Entries for finding text and elements:
>> start
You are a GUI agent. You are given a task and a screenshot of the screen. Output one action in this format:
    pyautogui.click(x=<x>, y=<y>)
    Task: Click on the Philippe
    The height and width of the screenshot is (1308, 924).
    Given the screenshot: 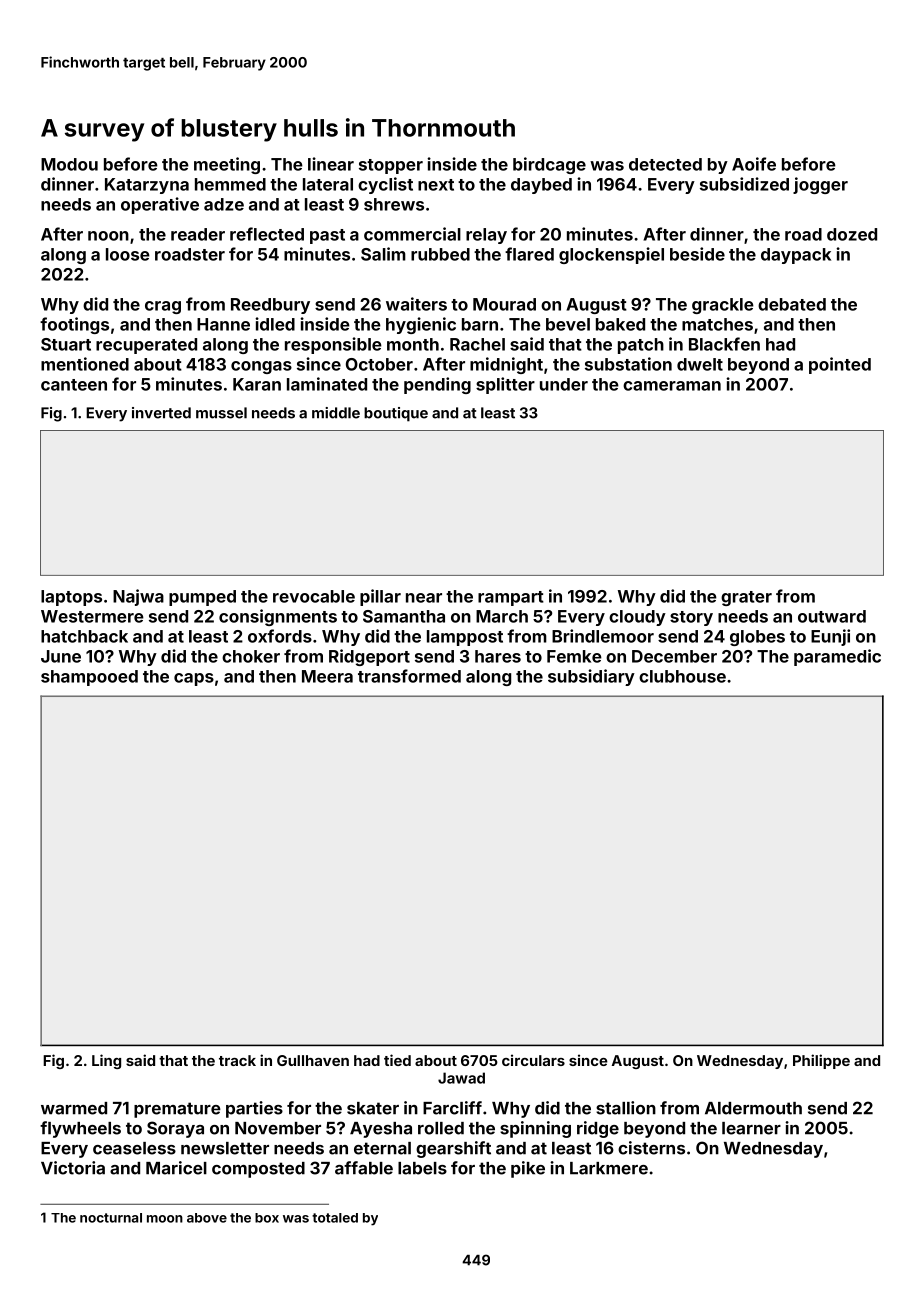 What is the action you would take?
    pyautogui.click(x=821, y=1061)
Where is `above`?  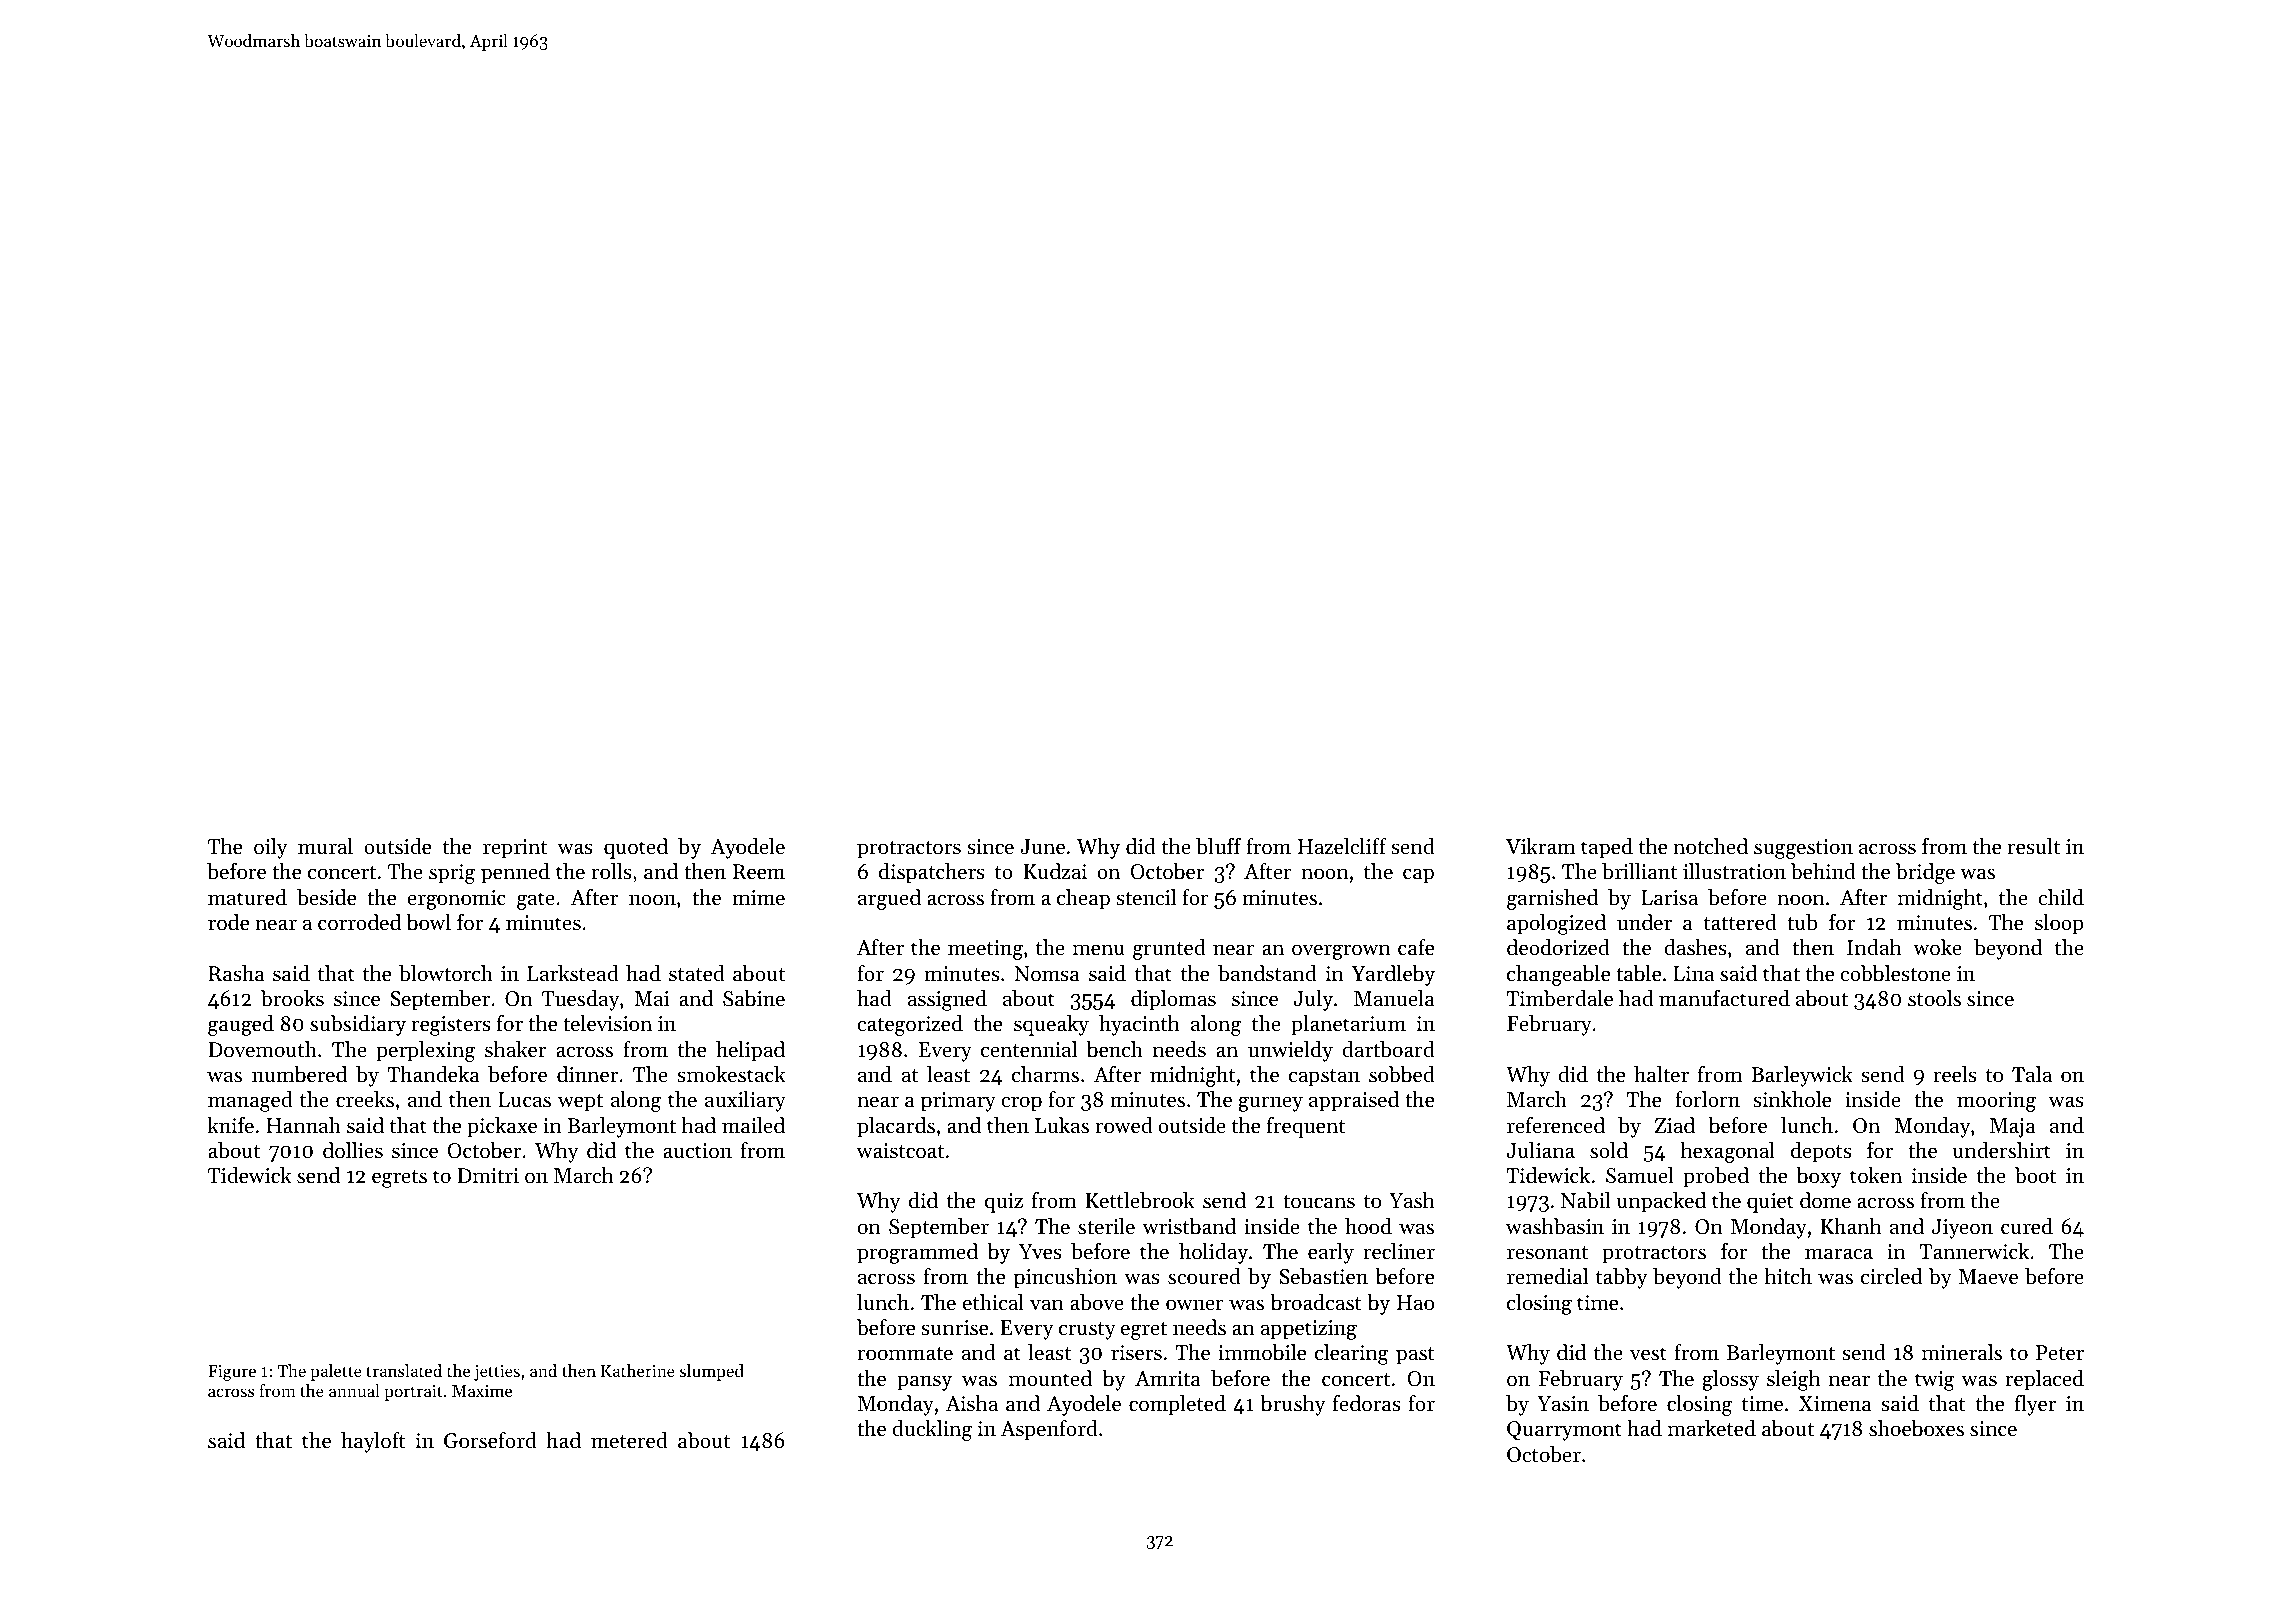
>> end
What the task asks: Output the lines from the start of the records through the line containing "The height and" as a JSON list of strings, with one string per line and blank lines omitted.

Full answer:
[
  "You are a GUI agent. You are given a task and a screenshot of the screen. Output one action in this format:",
  "    pyautogui.click(x=<x>, y=<y>)",
  "    Task: Click on the Philippe",
  "    The height and width of the screenshot is (1308, 924)."
]